EXERCISE OBJECTIVE: An exact copy of the data below is needed; please leave out any pictures.

------------------------------

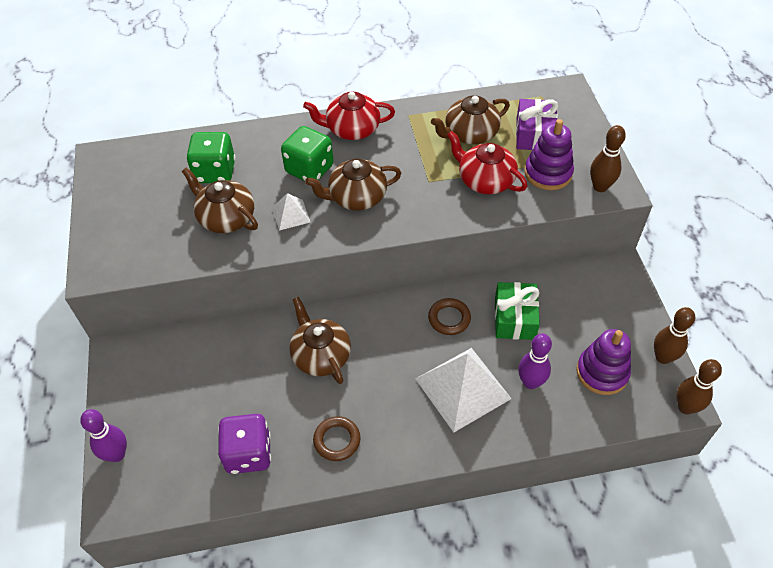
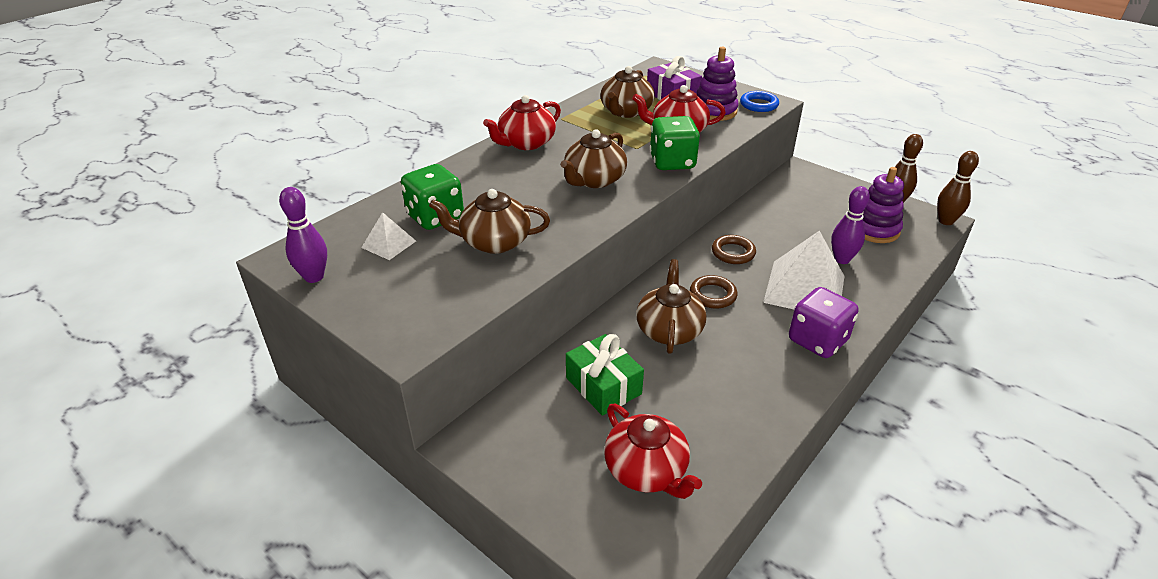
camera: 40 degrees left, 15 degrees down
(117, 454) = (581, 526): purple bowling pin -> purple bowling pin (314, 277)
(188, 448) = (647, 470): none -> red teapot
(248, 453) = (707, 437): purple dice -> purple dice (817, 341)
(291, 214) = (553, 213): white pyramid -> white pyramid (388, 244)
(309, 169) = (526, 180): green dice -> green dice (672, 162)
(321, 355) = (669, 330): brown teapot -> brown teapot turned 75 degrees clockwise
(337, 440) = (765, 378): brown ring -> brown ring (713, 295)
(514, 318) = (777, 229): green gift -> green gift (603, 386)
(600, 187) = (758, 105): brown bowling pin -> blue ring

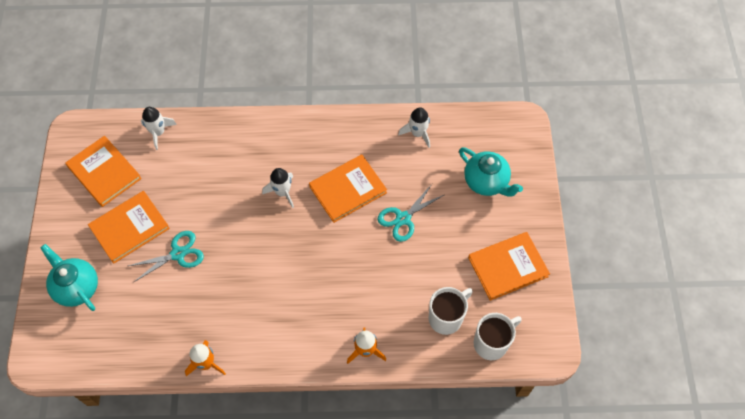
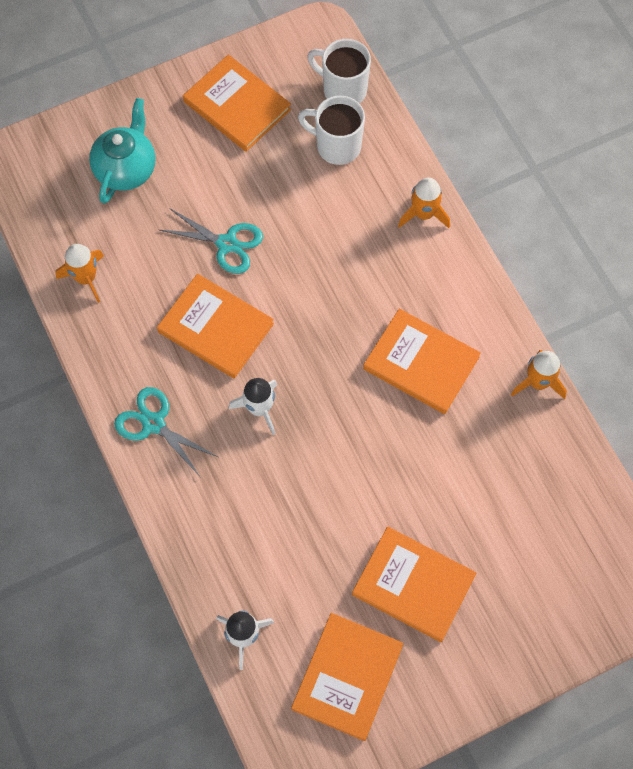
camera: 115 degrees left, 5 degrees up
(77, 287) = (532, 604): turquoise teapot -> none
(178, 254) = (417, 496): turquoise scissors -> turquoise scissors (153, 423)
(260, 297) = (421, 363): none -> orange book
(418, 133) = (86, 278): white rocket -> orange rocket

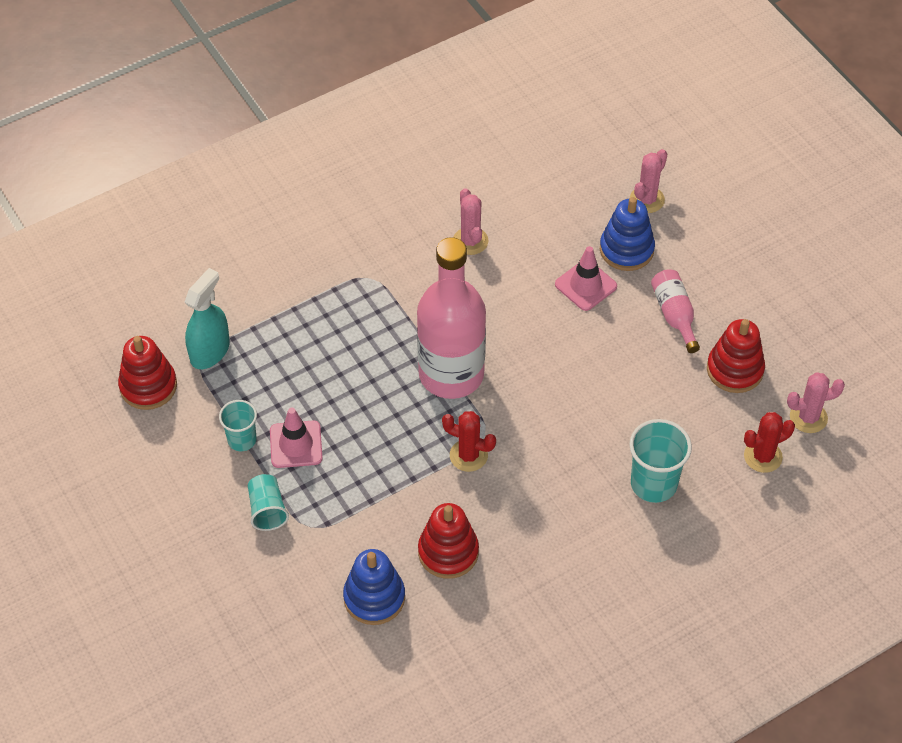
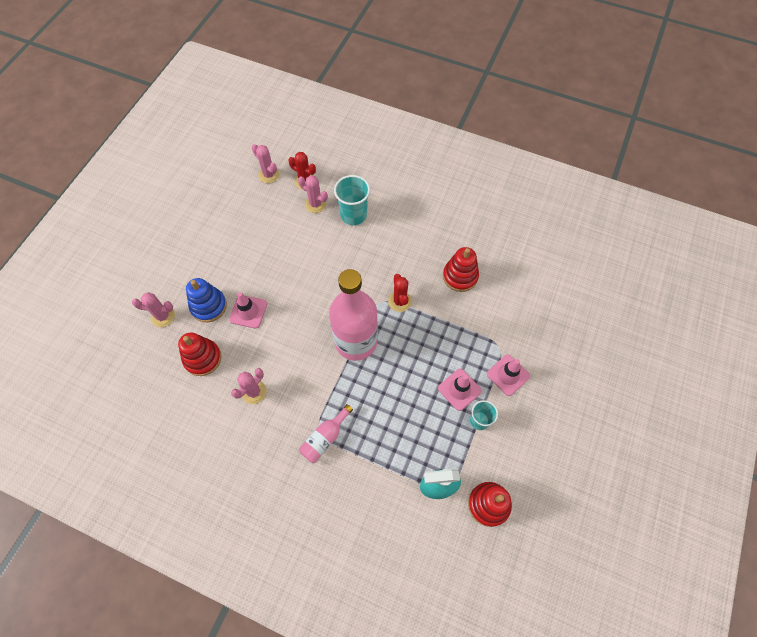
camera: 125 degrees left, 10 degrees up
(267, 510) = (508, 375): turquoise cup -> pink traffic cone
(374, 598) = (510, 292): blue stacking toy -> none
(674, 315) = (241, 259): pink bottle -> pink bottle (325, 438)
(709, 447) = (315, 204): none -> pink cactus
(735, 370) = (260, 216): red stacking toy -> red stacking toy (202, 358)

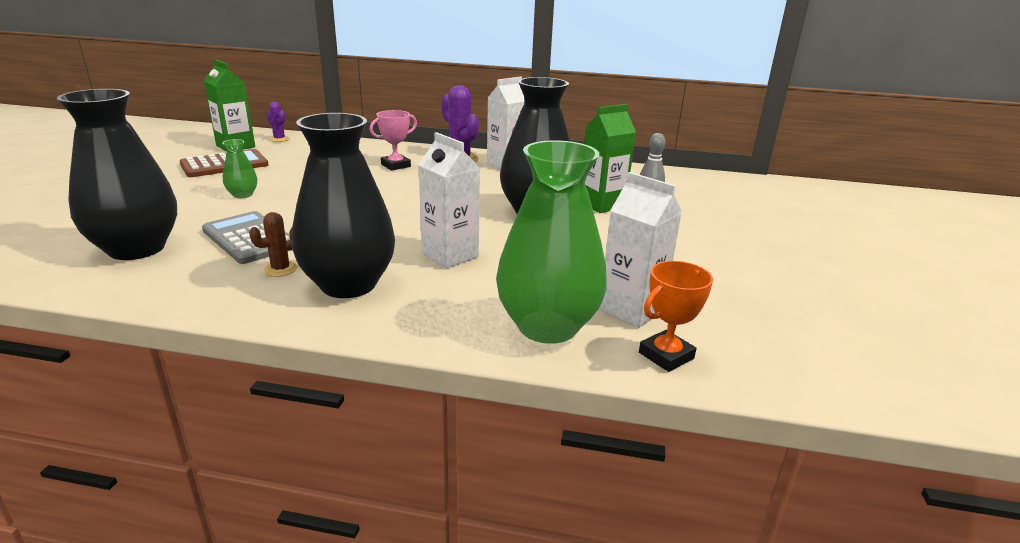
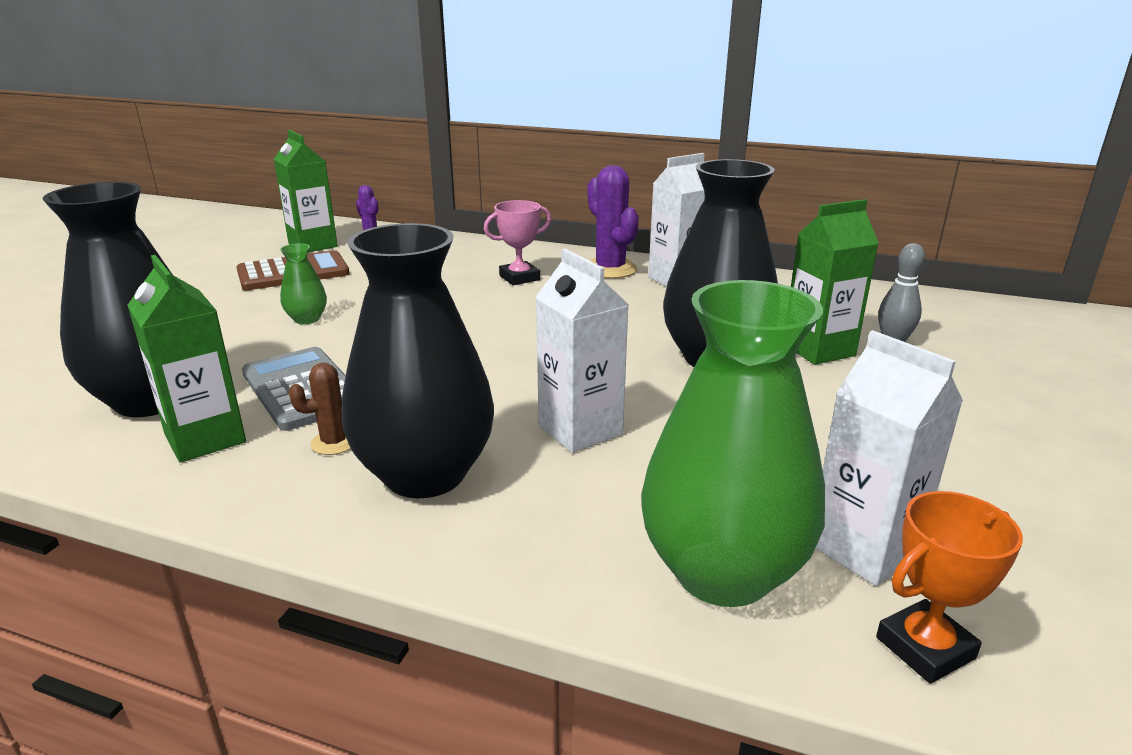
camera: 10 degrees right, 0 degrees up
(184, 271) = (205, 438): none -> green carton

------------------------------

RESULT:
camera: 40 degrees left, 15 degrees down
(117, 454) = (581, 526): purple bowling pin -> purple bowling pin (314, 277)
(188, 448) = (647, 470): none -> red teapot
(248, 453) = (707, 437): purple dice -> purple dice (817, 341)
(291, 214) = (553, 213): white pyramid -> white pyramid (388, 244)
(309, 169) = (526, 180): green dice -> green dice (672, 162)
(321, 355) = (669, 330): brown teapot -> brown teapot turned 75 degrees clockwise
(337, 440) = (765, 378): brown ring -> brown ring (713, 295)
(514, 318) = (777, 229): green gift -> green gift (603, 386)
(600, 187) = (758, 105): brown bowling pin -> blue ring

camera: 115 degrees left, 5 degrees up
(77, 287) = (532, 604): turquoise teapot -> none
(178, 254) = (417, 496): turquoise scissors -> turquoise scissors (153, 423)
(260, 297) = (421, 363): none -> orange book
(418, 133) = (86, 278): white rocket -> orange rocket

camera: 125 degrees left, 10 degrees up
(267, 510) = (508, 375): turquoise cup -> pink traffic cone
(374, 598) = (510, 292): blue stacking toy -> none
(674, 315) = (241, 259): pink bottle -> pink bottle (325, 438)
(709, 447) = (315, 204): none -> pink cactus
(735, 370) = (260, 216): red stacking toy -> red stacking toy (202, 358)

camera: 10 degrees right, 0 degrees up
(184, 271) = (205, 438): none -> green carton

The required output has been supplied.